- [DATA UNDER STUDY]:
######

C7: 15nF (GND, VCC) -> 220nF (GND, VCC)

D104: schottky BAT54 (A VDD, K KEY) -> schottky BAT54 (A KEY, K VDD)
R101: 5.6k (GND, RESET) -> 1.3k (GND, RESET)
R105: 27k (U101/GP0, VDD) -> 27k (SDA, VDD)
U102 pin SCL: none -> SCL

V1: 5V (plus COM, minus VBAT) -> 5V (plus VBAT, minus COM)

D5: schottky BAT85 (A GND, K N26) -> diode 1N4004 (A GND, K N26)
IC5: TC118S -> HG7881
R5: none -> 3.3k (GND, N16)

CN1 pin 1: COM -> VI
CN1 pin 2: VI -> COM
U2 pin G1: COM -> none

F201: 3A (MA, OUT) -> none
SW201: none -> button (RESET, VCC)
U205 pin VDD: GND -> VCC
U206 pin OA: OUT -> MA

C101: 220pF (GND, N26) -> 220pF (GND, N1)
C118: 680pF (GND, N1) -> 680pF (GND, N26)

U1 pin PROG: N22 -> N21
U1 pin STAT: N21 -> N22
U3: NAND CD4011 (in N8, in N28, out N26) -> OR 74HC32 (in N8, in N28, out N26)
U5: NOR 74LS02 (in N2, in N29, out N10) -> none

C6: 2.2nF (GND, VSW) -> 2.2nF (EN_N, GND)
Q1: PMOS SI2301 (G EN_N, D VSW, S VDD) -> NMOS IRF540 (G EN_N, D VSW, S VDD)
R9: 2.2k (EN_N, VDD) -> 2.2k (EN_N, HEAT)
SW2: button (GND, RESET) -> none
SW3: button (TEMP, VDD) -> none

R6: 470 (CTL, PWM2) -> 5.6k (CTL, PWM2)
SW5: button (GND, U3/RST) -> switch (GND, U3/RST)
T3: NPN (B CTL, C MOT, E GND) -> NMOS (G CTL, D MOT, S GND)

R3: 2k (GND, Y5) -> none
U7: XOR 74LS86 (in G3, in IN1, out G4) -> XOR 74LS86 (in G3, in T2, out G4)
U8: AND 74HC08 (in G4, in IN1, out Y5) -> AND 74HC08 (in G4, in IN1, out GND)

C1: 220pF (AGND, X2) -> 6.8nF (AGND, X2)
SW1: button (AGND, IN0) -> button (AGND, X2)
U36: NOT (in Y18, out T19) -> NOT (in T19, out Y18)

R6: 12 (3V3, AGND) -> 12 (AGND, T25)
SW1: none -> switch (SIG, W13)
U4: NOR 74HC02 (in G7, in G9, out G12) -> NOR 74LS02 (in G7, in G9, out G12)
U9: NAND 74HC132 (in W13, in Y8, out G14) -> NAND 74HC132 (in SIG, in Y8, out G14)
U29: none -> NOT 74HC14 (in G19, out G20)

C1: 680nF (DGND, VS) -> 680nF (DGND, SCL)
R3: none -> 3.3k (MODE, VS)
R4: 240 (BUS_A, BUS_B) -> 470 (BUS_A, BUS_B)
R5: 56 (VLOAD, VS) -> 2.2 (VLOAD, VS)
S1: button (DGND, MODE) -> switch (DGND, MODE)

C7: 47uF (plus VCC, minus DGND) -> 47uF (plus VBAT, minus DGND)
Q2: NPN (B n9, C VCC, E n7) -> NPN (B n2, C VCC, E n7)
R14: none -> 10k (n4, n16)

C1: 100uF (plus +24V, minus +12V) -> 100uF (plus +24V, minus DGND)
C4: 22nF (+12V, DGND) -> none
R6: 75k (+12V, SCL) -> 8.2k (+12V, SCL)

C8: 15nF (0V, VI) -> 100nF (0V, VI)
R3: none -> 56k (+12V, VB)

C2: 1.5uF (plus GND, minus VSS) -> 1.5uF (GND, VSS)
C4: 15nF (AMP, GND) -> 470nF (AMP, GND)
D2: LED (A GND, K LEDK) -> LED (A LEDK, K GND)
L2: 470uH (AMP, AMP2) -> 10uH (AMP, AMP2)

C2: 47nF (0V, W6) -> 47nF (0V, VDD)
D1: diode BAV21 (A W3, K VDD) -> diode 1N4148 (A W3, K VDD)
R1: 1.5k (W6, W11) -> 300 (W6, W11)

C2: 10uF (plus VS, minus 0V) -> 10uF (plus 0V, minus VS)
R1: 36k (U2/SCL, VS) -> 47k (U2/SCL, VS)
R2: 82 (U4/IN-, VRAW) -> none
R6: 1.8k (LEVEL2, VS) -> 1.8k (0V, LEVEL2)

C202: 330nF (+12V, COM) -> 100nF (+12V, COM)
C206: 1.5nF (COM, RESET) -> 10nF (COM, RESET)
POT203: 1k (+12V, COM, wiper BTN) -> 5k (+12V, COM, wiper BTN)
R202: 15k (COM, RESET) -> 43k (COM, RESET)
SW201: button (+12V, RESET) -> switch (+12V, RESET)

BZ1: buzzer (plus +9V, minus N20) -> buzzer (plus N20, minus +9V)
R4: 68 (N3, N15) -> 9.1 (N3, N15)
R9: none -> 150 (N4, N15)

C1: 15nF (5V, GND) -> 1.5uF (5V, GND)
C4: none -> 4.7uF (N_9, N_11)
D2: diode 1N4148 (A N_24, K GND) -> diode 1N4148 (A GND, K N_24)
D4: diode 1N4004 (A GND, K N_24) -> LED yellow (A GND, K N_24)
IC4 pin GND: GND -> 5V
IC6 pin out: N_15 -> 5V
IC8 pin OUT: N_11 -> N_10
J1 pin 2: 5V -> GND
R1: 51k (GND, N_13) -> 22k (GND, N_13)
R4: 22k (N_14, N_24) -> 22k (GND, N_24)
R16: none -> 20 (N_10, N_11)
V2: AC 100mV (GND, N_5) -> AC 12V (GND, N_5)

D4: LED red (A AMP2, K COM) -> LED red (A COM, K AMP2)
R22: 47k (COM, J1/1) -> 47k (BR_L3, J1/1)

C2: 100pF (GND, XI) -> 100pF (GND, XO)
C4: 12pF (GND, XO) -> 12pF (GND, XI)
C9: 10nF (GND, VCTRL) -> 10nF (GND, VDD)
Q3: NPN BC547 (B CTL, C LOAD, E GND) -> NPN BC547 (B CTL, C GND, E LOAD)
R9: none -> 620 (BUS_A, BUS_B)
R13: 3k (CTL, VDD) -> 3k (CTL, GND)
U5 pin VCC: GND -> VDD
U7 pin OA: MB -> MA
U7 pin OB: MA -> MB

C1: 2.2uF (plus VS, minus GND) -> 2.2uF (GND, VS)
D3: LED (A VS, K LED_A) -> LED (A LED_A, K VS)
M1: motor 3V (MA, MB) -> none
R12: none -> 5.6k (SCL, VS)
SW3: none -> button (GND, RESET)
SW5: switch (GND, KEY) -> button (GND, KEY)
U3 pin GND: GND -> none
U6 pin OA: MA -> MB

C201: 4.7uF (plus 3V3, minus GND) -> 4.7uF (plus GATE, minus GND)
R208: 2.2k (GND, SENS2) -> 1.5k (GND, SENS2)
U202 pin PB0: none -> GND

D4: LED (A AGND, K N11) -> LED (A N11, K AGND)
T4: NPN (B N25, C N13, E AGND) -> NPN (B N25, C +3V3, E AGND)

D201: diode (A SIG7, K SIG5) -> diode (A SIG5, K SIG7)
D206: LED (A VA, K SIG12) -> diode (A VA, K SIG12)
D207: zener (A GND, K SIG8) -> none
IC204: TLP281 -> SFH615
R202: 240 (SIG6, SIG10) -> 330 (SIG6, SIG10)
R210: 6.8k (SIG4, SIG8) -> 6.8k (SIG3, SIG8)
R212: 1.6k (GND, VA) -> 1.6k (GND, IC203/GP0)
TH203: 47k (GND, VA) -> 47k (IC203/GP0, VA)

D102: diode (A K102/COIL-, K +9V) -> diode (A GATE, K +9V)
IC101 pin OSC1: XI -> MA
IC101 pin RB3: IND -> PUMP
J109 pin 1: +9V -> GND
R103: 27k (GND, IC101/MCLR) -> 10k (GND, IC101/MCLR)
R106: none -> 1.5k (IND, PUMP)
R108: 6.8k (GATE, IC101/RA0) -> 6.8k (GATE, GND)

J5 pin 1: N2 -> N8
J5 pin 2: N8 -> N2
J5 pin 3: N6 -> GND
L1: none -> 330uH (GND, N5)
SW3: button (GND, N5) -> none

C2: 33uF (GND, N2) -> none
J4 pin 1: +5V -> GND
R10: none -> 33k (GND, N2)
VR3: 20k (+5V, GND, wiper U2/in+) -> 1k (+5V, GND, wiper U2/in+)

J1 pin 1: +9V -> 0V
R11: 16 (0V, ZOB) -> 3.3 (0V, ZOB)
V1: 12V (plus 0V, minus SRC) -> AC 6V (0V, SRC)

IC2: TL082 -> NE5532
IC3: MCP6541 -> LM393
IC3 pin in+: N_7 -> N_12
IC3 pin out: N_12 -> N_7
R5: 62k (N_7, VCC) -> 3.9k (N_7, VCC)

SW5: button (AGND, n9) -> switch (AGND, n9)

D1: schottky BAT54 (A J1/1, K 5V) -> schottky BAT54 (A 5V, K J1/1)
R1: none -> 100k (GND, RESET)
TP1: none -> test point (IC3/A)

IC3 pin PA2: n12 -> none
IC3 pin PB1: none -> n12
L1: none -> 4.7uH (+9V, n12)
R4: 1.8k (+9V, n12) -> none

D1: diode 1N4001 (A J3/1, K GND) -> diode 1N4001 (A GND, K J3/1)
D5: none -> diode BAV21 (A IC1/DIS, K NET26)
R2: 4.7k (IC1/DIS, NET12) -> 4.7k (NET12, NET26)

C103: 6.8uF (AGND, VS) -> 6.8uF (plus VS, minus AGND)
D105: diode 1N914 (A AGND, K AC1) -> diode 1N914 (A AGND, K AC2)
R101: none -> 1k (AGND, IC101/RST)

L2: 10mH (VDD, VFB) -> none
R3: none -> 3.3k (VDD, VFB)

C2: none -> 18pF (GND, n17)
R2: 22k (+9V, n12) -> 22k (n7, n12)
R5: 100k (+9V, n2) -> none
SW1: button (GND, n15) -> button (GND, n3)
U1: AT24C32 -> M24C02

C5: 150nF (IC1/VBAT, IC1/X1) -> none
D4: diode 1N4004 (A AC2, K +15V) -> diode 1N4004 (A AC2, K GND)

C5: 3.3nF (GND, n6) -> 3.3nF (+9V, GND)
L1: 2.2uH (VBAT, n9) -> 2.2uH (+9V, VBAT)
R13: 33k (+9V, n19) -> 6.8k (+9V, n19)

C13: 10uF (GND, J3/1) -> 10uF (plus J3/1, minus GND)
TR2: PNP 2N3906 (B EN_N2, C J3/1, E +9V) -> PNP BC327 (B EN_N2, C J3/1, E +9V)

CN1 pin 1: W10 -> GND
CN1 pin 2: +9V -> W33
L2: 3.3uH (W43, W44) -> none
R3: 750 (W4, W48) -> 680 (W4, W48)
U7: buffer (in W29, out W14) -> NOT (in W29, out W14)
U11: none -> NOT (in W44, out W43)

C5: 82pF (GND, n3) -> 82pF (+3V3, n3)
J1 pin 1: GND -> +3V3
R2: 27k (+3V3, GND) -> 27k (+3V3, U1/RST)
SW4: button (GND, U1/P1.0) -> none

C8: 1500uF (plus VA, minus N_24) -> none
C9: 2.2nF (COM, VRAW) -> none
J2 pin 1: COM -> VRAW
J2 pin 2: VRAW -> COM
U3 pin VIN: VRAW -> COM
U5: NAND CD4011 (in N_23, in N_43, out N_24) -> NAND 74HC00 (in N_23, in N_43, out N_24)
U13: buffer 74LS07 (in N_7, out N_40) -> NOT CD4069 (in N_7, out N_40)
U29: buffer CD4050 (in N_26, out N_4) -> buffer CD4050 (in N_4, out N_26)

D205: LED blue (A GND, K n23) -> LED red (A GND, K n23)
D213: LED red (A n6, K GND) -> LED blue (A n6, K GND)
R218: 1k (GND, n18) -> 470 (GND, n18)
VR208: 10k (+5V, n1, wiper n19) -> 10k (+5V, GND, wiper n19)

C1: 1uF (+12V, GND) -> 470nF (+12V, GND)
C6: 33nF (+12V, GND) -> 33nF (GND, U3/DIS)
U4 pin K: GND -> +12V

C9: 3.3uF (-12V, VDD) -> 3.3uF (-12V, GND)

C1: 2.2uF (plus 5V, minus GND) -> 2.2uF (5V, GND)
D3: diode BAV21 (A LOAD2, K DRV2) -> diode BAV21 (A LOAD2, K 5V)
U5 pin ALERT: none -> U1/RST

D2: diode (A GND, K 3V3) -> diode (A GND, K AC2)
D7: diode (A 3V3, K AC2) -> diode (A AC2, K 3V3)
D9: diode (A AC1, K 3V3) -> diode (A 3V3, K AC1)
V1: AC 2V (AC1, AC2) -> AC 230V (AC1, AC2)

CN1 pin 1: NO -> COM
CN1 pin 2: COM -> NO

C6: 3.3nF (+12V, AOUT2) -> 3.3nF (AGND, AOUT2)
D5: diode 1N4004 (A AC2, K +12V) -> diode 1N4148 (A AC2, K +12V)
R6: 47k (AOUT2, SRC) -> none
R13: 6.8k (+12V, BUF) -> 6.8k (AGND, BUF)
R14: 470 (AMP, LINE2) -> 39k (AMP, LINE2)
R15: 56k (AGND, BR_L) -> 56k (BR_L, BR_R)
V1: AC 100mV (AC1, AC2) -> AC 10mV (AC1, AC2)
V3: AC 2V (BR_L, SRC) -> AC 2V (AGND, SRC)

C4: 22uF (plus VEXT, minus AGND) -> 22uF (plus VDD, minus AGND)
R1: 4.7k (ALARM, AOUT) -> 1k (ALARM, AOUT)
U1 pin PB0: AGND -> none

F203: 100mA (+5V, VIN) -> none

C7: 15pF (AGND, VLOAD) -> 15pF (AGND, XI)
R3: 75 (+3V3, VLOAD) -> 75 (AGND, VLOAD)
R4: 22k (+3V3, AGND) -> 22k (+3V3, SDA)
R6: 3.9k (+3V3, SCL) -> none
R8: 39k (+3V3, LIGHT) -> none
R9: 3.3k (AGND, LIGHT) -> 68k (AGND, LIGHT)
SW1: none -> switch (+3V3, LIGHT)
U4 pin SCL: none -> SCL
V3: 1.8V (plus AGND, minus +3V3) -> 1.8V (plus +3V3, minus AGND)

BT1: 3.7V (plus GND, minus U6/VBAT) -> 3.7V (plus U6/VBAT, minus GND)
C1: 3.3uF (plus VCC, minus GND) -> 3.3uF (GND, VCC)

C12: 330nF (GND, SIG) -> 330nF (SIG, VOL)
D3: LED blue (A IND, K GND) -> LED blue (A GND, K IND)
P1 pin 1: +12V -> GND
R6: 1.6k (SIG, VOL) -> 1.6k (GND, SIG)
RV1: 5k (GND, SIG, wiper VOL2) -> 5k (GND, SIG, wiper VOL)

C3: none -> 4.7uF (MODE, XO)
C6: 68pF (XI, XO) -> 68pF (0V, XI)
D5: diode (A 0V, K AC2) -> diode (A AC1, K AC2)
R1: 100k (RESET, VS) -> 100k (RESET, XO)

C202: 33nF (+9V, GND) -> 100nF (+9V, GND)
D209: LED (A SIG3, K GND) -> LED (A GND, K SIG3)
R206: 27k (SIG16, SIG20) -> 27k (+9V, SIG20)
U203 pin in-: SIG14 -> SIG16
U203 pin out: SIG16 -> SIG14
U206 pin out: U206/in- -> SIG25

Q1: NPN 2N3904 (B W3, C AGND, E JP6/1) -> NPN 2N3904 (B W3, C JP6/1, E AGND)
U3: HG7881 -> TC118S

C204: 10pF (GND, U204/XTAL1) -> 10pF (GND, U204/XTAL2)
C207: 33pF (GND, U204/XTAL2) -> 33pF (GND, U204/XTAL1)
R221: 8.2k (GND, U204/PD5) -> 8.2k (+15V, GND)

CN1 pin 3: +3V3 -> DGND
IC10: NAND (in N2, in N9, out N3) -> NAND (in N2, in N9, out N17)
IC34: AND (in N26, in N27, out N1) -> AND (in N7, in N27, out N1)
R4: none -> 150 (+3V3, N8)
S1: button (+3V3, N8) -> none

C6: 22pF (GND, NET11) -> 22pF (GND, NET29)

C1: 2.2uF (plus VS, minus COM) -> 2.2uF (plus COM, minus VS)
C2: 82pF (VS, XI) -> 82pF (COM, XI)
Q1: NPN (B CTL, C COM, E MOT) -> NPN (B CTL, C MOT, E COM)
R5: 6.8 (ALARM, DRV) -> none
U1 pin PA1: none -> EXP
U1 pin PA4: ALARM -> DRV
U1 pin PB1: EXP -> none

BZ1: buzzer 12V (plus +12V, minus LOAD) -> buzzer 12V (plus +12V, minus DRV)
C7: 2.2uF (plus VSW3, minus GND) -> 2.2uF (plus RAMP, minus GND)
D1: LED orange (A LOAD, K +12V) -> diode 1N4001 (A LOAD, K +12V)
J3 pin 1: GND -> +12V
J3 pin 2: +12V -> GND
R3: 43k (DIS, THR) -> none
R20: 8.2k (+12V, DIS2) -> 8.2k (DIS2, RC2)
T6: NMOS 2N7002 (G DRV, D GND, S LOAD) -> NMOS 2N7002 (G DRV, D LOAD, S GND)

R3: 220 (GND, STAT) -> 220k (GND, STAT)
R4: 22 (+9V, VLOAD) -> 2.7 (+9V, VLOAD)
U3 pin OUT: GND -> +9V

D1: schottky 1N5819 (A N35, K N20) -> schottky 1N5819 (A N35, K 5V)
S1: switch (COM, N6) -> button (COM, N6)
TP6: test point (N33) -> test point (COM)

######

- [PROBLEM TO WORK ON]: In the listing above, find the line holding "J1 pin 1: GND -> +3V3" and the line holding "U13: buffer 74LS07", then output those two lines and every line between them exactly.

- [TASK OUTPUT]:
J1 pin 1: GND -> +3V3
R2: 27k (+3V3, GND) -> 27k (+3V3, U1/RST)
SW4: button (GND, U1/P1.0) -> none

C8: 1500uF (plus VA, minus N_24) -> none
C9: 2.2nF (COM, VRAW) -> none
J2 pin 1: COM -> VRAW
J2 pin 2: VRAW -> COM
U3 pin VIN: VRAW -> COM
U5: NAND CD4011 (in N_23, in N_43, out N_24) -> NAND 74HC00 (in N_23, in N_43, out N_24)
U13: buffer 74LS07 (in N_7, out N_40) -> NOT CD4069 (in N_7, out N_40)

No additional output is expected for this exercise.